## PROMPT
Would you copy only the lines below, beginning with the one that contains "white rolling pin: 4 -> 5" and running through the last entry line?

Source records:
━━━━

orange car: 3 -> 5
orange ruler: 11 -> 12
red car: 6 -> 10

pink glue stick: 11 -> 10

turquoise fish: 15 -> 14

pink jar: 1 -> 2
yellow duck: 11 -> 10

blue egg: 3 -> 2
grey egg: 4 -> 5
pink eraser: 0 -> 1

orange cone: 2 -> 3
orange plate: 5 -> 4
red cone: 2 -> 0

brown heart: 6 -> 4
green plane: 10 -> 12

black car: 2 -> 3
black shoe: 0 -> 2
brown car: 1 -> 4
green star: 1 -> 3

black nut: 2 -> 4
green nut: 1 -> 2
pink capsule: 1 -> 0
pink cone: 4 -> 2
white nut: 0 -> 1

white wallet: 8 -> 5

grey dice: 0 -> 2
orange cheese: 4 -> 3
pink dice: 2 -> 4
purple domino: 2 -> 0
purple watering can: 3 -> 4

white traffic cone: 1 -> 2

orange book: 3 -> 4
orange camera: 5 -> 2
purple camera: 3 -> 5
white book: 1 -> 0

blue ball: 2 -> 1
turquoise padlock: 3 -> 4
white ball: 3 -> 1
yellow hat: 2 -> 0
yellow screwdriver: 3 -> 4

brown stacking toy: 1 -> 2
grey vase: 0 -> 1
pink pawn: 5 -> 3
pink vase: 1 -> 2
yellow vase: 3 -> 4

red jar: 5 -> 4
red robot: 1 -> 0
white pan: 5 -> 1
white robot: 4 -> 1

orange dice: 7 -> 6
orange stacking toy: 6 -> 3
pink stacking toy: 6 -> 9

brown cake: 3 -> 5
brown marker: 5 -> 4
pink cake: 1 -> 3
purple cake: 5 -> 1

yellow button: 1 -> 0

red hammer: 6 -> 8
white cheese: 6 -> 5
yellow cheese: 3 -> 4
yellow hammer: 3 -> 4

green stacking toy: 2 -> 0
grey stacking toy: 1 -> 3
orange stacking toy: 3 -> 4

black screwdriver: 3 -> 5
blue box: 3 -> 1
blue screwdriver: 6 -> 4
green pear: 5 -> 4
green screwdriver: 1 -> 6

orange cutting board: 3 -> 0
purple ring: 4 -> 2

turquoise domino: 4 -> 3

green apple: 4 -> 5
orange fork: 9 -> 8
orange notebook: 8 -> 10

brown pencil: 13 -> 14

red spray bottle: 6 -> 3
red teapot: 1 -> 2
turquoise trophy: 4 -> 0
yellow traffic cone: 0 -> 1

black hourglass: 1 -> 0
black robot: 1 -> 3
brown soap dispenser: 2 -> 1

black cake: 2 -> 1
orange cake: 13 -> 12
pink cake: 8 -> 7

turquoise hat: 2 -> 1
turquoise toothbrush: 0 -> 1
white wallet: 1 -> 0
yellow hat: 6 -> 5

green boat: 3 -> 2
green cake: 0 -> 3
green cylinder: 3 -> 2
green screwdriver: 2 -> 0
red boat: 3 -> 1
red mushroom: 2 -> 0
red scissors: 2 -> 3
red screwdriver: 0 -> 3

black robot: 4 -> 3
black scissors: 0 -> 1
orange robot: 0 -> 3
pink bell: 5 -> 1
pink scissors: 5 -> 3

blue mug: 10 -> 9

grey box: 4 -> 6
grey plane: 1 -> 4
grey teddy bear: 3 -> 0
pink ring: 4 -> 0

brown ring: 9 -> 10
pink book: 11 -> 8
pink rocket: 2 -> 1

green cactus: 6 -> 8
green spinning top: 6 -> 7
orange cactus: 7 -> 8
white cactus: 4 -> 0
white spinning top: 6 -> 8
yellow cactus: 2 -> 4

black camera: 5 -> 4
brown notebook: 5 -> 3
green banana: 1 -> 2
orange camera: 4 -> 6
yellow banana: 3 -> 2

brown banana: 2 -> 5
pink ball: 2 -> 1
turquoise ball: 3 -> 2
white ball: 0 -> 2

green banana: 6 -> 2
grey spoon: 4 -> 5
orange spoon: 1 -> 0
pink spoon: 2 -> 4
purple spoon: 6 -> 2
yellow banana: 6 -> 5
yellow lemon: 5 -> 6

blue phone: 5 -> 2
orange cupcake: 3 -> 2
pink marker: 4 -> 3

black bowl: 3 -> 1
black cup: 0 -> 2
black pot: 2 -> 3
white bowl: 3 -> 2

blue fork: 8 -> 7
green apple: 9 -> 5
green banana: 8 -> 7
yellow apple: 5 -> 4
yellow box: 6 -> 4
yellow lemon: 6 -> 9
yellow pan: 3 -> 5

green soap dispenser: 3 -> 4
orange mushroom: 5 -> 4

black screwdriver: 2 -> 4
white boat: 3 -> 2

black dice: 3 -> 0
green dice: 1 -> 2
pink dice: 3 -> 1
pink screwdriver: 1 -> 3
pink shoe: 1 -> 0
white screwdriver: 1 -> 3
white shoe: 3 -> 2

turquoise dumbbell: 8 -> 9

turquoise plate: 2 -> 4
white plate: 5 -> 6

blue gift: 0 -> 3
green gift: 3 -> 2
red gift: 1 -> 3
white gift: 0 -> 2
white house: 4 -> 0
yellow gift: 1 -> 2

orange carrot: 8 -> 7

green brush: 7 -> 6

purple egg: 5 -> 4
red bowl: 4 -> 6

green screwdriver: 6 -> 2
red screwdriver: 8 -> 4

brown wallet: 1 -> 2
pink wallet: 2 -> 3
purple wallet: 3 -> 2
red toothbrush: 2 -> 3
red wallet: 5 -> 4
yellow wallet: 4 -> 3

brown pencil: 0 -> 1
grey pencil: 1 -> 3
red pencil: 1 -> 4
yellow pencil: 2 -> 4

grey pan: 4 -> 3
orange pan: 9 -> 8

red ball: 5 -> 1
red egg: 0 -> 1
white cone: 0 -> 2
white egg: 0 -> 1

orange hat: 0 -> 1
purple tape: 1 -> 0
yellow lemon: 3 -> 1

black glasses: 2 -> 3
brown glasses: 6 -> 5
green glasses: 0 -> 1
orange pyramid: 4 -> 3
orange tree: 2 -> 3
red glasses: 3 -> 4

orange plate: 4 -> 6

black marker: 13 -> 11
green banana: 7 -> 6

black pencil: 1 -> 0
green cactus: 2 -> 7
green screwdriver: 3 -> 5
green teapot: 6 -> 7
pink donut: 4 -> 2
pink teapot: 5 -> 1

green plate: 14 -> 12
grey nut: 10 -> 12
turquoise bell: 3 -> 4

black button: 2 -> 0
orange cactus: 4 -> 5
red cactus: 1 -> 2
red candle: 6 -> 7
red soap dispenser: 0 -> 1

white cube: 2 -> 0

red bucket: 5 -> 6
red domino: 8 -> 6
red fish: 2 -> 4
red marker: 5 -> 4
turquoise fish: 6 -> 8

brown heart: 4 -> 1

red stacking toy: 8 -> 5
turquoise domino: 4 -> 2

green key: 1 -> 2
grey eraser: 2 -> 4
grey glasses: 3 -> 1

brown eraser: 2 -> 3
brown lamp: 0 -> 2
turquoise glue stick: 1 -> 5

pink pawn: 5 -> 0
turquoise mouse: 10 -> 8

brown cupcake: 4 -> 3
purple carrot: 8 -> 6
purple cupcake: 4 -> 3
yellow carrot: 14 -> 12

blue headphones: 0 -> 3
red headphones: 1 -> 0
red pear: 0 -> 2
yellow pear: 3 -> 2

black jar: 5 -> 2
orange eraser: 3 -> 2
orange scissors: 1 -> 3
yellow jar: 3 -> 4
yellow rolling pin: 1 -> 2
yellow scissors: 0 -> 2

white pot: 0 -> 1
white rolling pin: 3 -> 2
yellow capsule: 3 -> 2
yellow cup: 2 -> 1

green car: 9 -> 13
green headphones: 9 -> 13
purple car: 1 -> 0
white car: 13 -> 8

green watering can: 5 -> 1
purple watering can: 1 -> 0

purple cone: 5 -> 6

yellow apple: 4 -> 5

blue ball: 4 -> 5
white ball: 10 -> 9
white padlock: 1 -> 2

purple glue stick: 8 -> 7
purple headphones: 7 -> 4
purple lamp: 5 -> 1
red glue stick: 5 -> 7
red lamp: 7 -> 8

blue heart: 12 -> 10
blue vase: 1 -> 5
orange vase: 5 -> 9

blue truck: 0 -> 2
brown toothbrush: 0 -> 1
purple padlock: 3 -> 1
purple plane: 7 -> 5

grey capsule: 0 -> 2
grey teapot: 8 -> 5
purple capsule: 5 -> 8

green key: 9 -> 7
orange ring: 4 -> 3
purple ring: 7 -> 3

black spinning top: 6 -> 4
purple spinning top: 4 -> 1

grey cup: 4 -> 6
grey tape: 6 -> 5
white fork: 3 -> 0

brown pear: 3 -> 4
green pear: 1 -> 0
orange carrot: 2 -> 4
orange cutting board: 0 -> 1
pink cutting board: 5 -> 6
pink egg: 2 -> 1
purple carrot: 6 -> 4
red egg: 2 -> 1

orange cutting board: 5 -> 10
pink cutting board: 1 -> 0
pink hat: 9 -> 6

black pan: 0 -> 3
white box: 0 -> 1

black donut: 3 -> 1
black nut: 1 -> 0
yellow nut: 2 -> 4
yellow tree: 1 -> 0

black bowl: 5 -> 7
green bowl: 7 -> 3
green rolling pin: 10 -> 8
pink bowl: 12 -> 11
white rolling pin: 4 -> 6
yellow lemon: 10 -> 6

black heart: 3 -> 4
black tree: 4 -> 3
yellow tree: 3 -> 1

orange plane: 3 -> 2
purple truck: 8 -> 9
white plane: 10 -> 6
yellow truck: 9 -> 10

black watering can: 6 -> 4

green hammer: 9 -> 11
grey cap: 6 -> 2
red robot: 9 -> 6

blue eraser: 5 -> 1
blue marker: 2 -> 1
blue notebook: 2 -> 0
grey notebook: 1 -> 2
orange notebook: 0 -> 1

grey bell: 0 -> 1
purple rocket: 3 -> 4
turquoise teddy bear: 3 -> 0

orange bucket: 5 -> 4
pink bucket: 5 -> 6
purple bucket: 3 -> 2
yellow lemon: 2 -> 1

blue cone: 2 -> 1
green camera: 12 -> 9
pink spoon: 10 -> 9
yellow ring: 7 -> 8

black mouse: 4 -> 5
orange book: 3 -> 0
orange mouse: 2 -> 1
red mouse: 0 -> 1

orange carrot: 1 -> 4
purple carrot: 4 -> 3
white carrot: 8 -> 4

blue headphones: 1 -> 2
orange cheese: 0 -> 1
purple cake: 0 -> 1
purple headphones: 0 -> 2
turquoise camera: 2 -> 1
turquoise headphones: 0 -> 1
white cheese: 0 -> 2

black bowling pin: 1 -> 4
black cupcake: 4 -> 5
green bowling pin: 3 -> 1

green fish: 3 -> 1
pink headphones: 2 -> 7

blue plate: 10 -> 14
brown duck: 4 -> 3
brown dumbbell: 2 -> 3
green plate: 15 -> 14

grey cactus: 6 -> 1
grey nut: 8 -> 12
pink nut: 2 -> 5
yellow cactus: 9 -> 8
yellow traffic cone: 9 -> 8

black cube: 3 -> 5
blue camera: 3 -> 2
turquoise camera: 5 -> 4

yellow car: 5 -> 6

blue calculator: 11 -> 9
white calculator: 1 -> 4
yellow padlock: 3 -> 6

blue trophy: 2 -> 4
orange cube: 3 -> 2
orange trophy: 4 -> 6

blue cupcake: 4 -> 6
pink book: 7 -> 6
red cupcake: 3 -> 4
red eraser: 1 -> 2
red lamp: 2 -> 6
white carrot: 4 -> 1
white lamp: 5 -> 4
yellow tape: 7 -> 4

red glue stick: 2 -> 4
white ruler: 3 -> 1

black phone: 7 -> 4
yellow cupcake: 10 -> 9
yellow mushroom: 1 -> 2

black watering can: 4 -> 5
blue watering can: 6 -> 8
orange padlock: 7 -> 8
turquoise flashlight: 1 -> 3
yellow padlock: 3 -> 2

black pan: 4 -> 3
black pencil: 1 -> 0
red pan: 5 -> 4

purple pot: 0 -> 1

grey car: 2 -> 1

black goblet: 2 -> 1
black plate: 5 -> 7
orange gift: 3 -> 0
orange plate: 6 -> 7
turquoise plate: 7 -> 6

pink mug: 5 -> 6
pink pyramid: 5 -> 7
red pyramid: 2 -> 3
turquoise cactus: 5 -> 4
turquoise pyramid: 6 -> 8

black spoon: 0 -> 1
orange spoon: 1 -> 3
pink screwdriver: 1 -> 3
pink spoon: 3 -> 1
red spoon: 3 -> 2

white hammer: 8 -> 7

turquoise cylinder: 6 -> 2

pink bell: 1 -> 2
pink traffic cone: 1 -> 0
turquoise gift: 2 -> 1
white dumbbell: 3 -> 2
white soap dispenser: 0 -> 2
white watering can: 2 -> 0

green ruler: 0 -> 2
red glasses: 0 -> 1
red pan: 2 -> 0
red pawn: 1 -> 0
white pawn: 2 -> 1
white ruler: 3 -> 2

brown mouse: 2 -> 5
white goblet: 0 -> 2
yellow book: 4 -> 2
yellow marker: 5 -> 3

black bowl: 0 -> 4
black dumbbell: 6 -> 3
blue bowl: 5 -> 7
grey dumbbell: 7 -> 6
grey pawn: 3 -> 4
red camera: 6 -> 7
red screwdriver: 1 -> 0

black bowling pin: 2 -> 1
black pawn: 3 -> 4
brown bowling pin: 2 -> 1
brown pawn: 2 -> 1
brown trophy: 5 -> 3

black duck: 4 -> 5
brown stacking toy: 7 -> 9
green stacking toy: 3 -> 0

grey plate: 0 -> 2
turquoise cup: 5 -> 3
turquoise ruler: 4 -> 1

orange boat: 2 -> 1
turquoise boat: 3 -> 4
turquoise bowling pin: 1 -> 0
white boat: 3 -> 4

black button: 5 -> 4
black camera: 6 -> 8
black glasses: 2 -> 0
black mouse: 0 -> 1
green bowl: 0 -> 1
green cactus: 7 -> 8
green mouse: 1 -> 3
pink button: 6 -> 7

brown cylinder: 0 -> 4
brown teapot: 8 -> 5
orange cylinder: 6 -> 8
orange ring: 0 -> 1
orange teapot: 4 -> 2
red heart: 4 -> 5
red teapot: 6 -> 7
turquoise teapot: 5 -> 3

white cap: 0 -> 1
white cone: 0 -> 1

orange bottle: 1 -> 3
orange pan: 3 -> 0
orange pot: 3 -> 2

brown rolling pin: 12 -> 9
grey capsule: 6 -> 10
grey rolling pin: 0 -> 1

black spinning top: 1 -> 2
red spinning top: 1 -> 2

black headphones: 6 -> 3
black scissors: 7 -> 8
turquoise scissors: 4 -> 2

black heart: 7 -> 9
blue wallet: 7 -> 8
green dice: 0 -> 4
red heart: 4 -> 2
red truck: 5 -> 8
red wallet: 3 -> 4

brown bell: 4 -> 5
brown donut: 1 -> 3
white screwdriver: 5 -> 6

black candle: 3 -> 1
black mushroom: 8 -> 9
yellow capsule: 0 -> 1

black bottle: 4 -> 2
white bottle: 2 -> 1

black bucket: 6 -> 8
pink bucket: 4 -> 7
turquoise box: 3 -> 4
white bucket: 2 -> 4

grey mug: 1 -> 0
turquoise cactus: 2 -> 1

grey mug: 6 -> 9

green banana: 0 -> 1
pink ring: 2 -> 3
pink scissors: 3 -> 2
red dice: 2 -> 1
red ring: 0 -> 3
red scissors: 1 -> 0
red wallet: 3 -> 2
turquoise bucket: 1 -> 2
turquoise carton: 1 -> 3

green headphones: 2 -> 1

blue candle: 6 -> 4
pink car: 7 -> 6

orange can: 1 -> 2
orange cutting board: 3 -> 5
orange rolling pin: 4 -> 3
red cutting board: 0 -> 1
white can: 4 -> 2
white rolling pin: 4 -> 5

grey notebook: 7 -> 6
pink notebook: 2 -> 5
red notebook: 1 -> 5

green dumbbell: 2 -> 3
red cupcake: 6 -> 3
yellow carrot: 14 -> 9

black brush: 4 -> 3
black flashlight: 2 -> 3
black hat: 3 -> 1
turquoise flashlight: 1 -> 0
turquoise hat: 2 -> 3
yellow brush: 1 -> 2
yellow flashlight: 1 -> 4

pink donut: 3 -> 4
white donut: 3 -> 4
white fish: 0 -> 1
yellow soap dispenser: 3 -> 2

━━━━

## RESPONSE BOX
white rolling pin: 4 -> 5

grey notebook: 7 -> 6
pink notebook: 2 -> 5
red notebook: 1 -> 5

green dumbbell: 2 -> 3
red cupcake: 6 -> 3
yellow carrot: 14 -> 9

black brush: 4 -> 3
black flashlight: 2 -> 3
black hat: 3 -> 1
turquoise flashlight: 1 -> 0
turquoise hat: 2 -> 3
yellow brush: 1 -> 2
yellow flashlight: 1 -> 4

pink donut: 3 -> 4
white donut: 3 -> 4
white fish: 0 -> 1
yellow soap dispenser: 3 -> 2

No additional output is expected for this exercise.